What is expected: Report every line of the data below that contains the string "glissando", with case counting.

Dataset records:

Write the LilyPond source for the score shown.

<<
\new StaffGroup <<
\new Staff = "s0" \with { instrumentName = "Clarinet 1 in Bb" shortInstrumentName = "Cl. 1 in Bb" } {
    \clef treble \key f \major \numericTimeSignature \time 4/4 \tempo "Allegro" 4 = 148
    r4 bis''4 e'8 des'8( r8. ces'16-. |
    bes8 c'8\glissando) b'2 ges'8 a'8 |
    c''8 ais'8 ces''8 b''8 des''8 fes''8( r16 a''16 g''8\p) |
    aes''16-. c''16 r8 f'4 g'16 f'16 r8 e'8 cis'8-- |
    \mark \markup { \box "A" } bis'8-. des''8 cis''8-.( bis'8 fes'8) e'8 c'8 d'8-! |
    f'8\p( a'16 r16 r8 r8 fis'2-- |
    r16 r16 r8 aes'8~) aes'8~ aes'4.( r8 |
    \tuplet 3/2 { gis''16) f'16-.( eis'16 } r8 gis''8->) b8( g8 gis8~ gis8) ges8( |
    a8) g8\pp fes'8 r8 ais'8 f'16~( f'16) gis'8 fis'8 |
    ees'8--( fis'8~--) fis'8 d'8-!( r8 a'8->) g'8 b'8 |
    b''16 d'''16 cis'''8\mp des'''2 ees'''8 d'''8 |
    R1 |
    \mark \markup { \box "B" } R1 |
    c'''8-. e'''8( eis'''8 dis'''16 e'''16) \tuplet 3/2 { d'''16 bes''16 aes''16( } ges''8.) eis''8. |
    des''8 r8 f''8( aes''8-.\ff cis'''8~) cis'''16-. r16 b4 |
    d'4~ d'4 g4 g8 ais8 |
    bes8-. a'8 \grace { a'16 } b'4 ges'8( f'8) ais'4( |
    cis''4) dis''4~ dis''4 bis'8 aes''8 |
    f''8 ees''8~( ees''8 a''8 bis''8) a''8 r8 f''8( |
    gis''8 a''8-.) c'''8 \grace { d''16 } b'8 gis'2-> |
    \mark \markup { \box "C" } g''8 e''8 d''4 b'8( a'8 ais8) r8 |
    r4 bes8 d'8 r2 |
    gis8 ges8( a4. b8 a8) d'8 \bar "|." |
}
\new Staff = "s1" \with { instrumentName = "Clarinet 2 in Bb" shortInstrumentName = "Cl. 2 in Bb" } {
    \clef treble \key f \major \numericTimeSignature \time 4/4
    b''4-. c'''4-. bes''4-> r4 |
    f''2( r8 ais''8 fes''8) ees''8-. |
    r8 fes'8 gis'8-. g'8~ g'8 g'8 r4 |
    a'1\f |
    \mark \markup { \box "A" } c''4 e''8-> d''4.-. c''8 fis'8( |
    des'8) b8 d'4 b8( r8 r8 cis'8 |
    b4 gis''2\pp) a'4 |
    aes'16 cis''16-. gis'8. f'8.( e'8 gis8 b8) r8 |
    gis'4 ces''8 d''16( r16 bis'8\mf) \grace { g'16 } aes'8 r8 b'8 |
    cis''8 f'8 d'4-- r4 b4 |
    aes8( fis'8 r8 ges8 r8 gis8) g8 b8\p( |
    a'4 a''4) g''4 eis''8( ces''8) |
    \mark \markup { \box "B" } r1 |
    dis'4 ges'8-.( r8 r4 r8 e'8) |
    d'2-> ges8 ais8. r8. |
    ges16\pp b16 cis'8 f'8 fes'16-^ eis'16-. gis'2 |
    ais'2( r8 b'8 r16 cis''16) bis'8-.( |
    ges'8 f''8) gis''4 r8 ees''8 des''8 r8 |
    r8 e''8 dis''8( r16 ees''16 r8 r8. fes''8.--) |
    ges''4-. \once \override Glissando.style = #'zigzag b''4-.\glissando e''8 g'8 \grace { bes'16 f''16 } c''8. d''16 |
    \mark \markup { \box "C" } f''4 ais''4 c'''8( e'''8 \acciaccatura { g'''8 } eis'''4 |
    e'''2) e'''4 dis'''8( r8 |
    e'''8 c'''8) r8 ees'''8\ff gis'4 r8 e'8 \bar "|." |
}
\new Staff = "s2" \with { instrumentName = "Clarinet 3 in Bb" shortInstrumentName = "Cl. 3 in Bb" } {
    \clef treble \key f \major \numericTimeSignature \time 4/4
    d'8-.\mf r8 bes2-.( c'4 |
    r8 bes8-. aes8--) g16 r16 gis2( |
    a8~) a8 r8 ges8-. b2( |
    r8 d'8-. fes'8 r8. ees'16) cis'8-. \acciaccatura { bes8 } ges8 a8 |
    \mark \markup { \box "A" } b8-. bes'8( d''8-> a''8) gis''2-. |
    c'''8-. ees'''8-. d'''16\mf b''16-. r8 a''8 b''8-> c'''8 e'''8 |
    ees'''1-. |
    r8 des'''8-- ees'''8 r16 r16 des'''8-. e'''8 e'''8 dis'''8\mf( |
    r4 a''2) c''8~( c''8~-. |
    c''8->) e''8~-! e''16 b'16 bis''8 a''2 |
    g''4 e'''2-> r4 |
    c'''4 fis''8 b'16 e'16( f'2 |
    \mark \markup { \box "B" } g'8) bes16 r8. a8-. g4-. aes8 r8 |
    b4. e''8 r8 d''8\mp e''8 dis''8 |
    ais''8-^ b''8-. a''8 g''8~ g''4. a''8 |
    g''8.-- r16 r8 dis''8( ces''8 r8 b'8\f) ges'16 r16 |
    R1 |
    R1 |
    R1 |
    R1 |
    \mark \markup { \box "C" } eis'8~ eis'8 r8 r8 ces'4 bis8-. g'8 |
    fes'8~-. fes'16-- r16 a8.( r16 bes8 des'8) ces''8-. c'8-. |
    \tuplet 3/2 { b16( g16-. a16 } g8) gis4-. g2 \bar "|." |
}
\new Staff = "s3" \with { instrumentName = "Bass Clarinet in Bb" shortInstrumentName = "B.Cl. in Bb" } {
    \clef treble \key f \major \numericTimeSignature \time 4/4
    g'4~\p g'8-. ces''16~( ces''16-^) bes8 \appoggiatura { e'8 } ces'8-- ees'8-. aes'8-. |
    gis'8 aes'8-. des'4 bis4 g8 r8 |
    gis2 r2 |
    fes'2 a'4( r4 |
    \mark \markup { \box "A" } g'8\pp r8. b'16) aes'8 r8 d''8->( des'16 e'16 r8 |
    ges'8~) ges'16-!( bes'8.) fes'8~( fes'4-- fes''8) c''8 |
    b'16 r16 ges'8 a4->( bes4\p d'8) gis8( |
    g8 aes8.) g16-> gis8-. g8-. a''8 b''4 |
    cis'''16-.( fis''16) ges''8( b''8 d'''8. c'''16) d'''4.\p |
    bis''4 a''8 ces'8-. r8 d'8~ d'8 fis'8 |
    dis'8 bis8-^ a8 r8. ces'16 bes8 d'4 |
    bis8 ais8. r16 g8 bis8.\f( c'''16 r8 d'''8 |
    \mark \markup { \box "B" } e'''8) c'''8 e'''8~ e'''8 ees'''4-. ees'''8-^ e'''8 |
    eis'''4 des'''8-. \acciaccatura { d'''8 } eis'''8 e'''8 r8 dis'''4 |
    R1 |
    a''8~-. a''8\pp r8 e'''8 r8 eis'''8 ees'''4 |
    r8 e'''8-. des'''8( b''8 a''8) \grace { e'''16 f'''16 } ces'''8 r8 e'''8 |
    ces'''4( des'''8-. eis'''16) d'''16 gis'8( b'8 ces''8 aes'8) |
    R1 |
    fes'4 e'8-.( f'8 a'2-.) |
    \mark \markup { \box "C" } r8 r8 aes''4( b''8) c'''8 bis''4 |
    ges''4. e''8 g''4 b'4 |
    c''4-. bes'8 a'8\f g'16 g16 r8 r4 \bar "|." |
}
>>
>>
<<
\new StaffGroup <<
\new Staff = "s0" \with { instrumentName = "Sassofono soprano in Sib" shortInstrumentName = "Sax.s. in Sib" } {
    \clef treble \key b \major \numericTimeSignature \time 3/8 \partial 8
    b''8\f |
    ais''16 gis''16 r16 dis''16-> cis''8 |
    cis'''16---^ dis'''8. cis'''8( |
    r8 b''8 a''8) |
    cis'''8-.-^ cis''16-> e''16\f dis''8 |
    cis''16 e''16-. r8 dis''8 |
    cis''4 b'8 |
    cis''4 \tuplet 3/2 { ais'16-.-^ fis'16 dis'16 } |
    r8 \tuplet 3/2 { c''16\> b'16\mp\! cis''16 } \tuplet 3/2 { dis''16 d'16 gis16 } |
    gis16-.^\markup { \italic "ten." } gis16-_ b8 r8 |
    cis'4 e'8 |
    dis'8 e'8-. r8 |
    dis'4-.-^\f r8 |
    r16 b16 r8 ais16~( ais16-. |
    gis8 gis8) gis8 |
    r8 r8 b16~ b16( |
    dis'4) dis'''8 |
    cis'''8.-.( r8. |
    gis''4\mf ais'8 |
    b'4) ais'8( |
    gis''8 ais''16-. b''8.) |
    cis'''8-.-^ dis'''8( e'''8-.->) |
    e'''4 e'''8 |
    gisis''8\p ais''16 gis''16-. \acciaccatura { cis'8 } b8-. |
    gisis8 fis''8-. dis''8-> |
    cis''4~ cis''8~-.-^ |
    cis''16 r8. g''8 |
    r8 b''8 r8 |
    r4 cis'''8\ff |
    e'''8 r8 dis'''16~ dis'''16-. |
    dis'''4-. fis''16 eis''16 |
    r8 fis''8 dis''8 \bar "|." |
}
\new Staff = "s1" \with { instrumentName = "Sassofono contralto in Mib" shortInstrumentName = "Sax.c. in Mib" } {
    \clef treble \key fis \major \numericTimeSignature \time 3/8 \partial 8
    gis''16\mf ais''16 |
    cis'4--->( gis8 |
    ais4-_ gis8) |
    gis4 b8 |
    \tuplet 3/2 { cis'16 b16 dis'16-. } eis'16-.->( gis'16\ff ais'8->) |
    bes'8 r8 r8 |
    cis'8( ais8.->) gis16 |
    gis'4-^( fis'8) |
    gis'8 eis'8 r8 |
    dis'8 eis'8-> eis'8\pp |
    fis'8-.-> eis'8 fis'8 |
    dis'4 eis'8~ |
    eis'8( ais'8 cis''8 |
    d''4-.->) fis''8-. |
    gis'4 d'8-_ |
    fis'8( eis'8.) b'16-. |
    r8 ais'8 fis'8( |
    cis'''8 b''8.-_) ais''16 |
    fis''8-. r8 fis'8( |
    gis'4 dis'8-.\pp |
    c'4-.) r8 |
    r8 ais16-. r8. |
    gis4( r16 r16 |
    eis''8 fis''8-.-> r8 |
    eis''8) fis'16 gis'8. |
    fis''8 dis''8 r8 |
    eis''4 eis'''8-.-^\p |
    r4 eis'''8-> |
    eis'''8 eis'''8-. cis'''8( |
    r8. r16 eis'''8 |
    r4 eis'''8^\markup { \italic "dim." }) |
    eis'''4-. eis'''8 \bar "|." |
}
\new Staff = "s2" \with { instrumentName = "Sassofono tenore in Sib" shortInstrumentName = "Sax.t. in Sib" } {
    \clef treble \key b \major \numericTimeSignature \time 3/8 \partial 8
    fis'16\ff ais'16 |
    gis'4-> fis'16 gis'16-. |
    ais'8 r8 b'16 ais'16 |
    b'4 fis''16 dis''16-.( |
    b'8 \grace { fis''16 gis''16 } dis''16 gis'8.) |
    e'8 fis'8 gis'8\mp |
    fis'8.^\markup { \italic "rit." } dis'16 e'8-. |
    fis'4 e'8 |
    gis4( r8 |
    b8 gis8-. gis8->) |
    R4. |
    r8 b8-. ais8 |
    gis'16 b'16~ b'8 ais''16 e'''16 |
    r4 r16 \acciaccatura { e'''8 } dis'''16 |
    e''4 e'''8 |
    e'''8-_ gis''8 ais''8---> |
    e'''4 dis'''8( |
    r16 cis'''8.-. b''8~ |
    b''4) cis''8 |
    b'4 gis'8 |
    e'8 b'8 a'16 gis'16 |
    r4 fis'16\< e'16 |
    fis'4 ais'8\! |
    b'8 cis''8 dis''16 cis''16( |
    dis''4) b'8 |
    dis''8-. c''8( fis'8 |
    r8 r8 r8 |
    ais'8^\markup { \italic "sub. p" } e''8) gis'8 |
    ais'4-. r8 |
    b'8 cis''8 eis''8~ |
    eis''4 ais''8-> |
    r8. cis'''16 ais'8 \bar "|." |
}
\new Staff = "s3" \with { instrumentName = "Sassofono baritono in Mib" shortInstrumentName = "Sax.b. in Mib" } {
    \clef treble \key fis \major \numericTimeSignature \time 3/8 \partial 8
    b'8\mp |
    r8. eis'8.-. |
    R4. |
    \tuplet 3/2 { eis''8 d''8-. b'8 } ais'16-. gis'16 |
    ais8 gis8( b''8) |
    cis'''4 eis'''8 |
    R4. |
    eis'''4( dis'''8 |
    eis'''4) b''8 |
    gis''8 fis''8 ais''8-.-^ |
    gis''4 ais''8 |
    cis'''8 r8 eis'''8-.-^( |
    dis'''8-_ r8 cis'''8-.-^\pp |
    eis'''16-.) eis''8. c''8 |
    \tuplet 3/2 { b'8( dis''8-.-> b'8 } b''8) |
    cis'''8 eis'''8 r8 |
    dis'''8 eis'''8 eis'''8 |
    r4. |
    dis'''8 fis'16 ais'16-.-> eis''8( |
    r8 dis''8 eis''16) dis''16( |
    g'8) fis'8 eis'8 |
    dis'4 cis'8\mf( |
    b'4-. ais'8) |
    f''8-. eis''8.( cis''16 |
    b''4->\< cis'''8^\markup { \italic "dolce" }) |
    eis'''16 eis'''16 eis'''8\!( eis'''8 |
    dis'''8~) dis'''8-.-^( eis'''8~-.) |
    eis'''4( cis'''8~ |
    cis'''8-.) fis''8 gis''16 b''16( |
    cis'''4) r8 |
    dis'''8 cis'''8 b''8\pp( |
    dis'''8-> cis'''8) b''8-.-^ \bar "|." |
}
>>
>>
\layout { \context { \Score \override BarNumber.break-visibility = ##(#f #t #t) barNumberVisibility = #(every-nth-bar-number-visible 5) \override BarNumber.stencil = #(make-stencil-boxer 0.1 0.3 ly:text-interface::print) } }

Written answer:
    bes8 c'8\glissando) b'2 ges'8 a'8 |
    ges''4-. \once \override Glissando.style = #'zigzag b''4-.\glissando e''8 g'8 \grace { bes'16 f''16 } c''8. d''16 |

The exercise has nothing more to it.